AVAILABLE RECORDS |
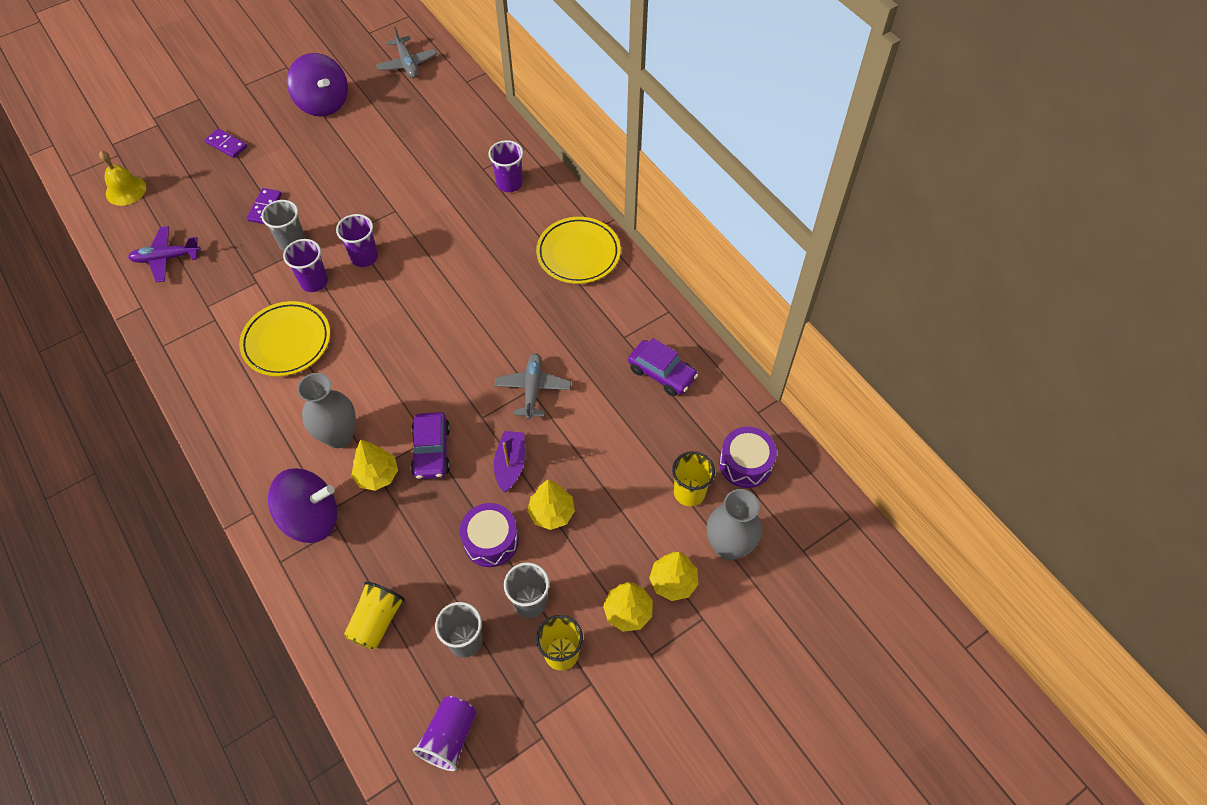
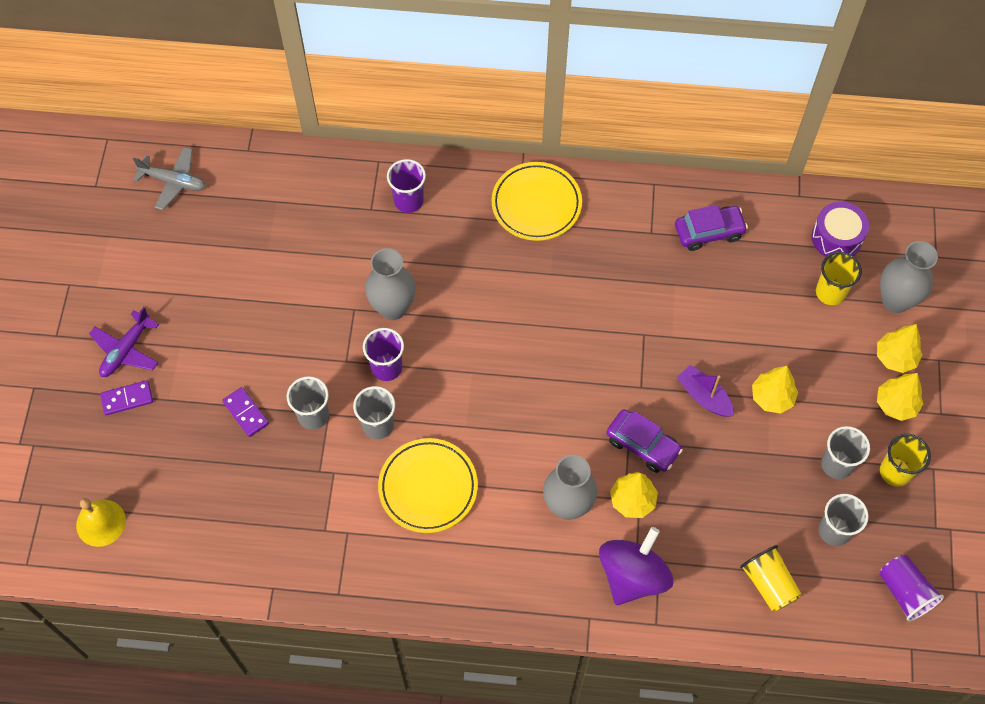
camera: 50 degrees left, 5 degrees up
purple plane [128,226,201,283] -> purple plane moved to [89,307,159,377]
purple cup [283,239,328,292] -> grey cup [353,386,395,439]
purple spinning top [287,53,348,117] -> none
purple drum [460,503,519,567] -> none
grey plane [494,353,571,420] -> none
none -> grey vase [365,248,416,320]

WHAT IS NEEDED |
Present each line from the listing that holds the string "plane".

RESPONSE BELOW |
purple plane [128,226,201,283] -> purple plane moved to [89,307,159,377]
grey plane [494,353,571,420] -> none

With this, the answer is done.